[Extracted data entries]

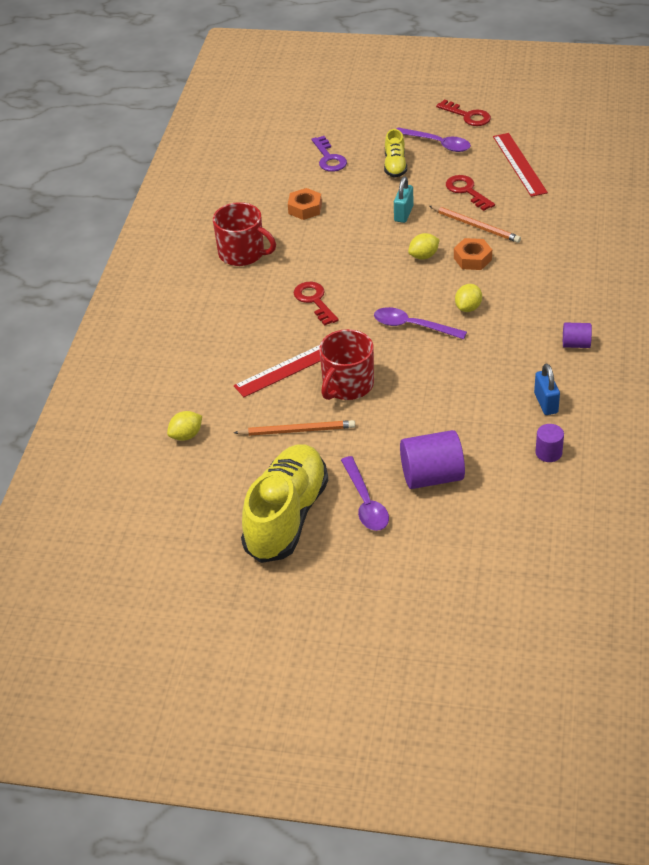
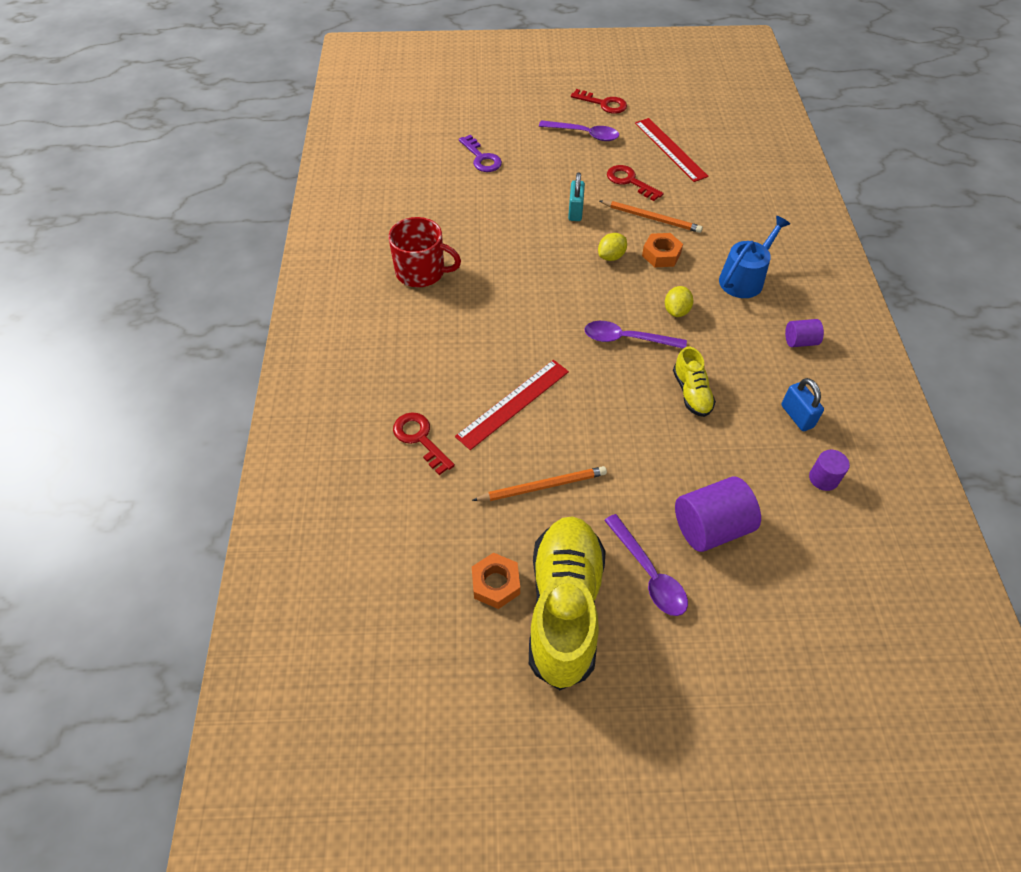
camera: 15 degrees left, 10 degrees up
(186, 435) = (417, 510): yellow lemon -> none
(305, 208) = (473, 215): orange nut -> orange nut (495, 584)
(314, 301) = (514, 320): red key -> red key (420, 439)
(347, 385) = (580, 420): red mug -> none
(395, 165) = (550, 160): yellow shoe -> yellow shoe (691, 393)
(545, 286) = (744, 278): none -> blue watering can

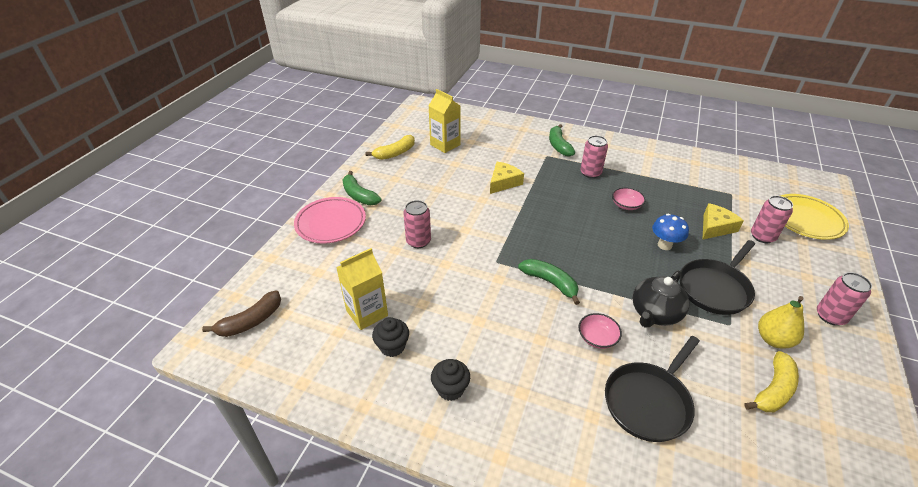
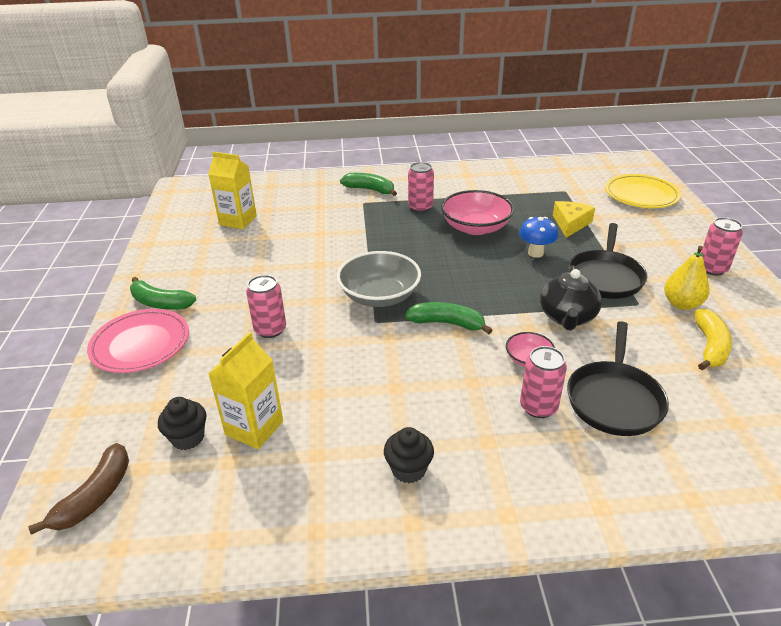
camera: 25 degrees left, 5 degrees down
(392, 346) = (310, 452): black cupcake -> black cupcake (188, 438)
(395, 153) = (179, 245): yellow banana -> none
(503, 182) = (332, 241): yellow cheese -> none
(512, 241) = (379, 296): none -> grey bowl
(558, 146) = (370, 190): green banana -> green banana turned 150 degrees clockwise
(626, 205) = (475, 227): pink bowl -> pink bowl, size x1.94
(762, 236) = (615, 220): pink can -> pink can (538, 407)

**Description of the task**
The entries above are to be returned exactly, without their pictures.

**Expected output**
camera: 15 degrees left, 10 degrees up
(186, 435) = (417, 510): yellow lemon -> none
(305, 208) = (473, 215): orange nut -> orange nut (495, 584)
(314, 301) = (514, 320): red key -> red key (420, 439)
(347, 385) = (580, 420): red mug -> none
(395, 165) = (550, 160): yellow shoe -> yellow shoe (691, 393)
(545, 286) = (744, 278): none -> blue watering can

camera: 25 degrees left, 5 degrees down
(392, 346) = (310, 452): black cupcake -> black cupcake (188, 438)
(395, 153) = (179, 245): yellow banana -> none
(503, 182) = (332, 241): yellow cheese -> none
(512, 241) = (379, 296): none -> grey bowl
(558, 146) = (370, 190): green banana -> green banana turned 150 degrees clockwise
(626, 205) = (475, 227): pink bowl -> pink bowl, size x1.94
(762, 236) = (615, 220): pink can -> pink can (538, 407)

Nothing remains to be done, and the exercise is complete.